- **EXERCISE**:
Locate each line of the material that contains "pink", then return it.

- **COLLECTED DATA**:

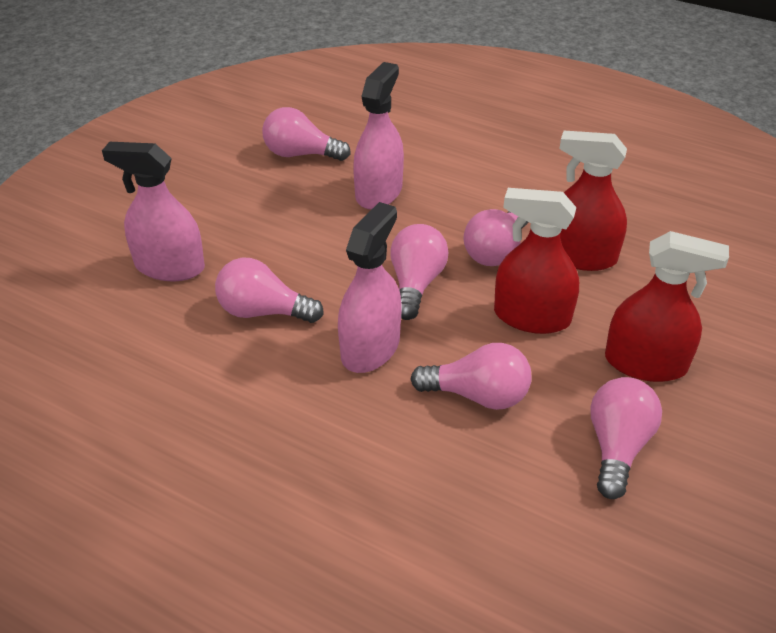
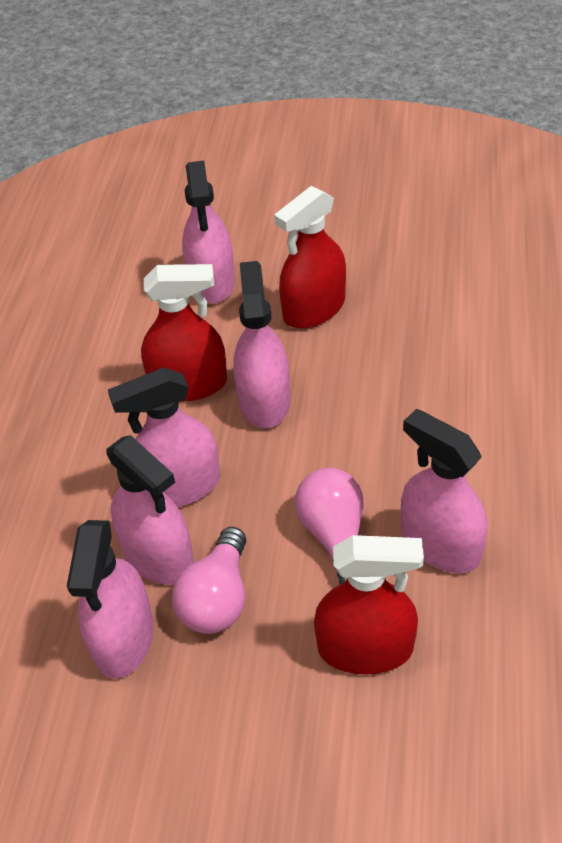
pink light bulb: 6 -> 2
pink spray bottle: 3 -> 6

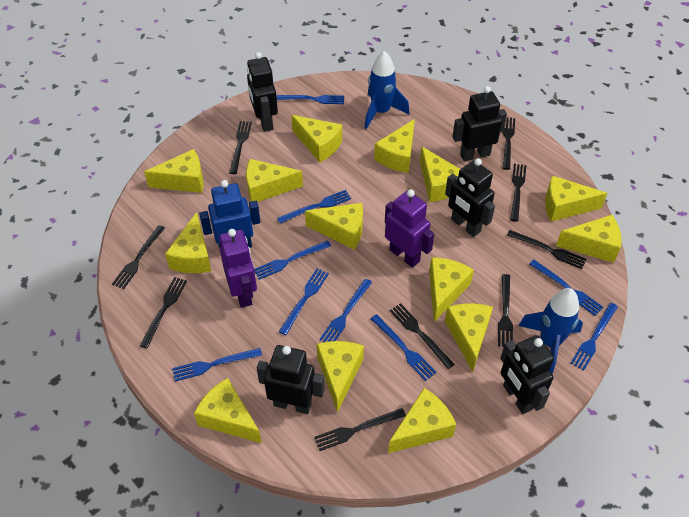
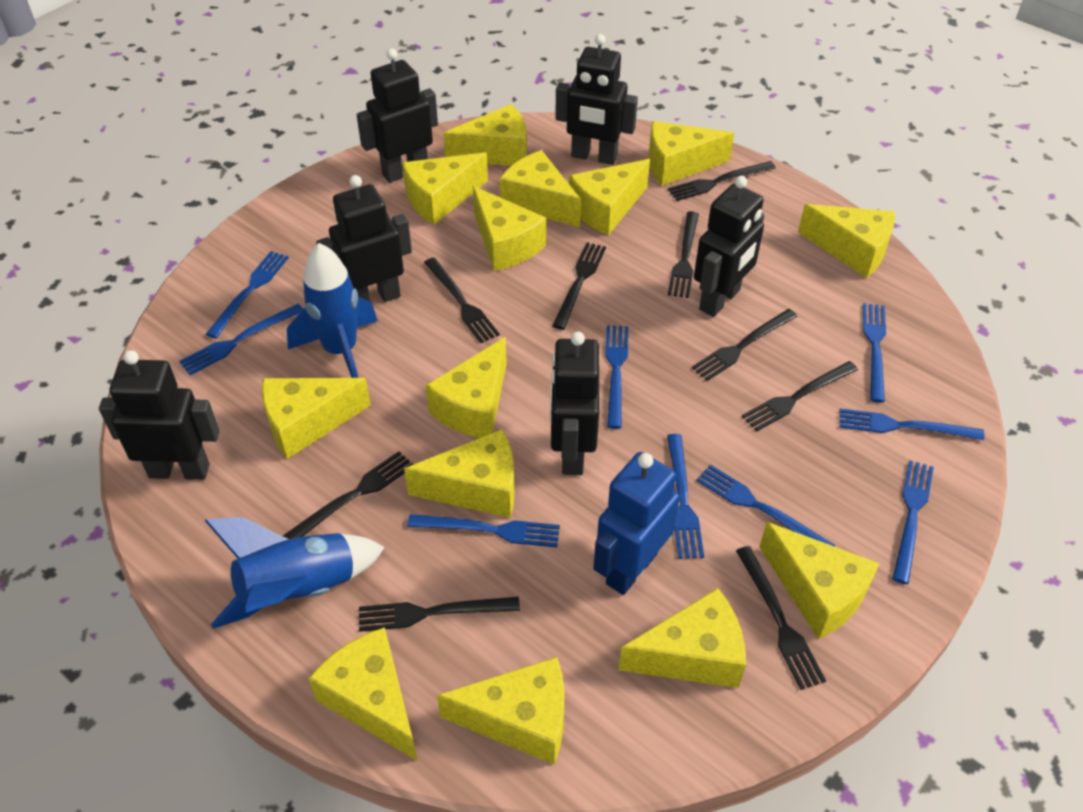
black robot: 5 -> 6
purple robot: 2 -> 0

- **RESPONSE**:
pink light bulb: 6 -> 2
pink spray bottle: 3 -> 6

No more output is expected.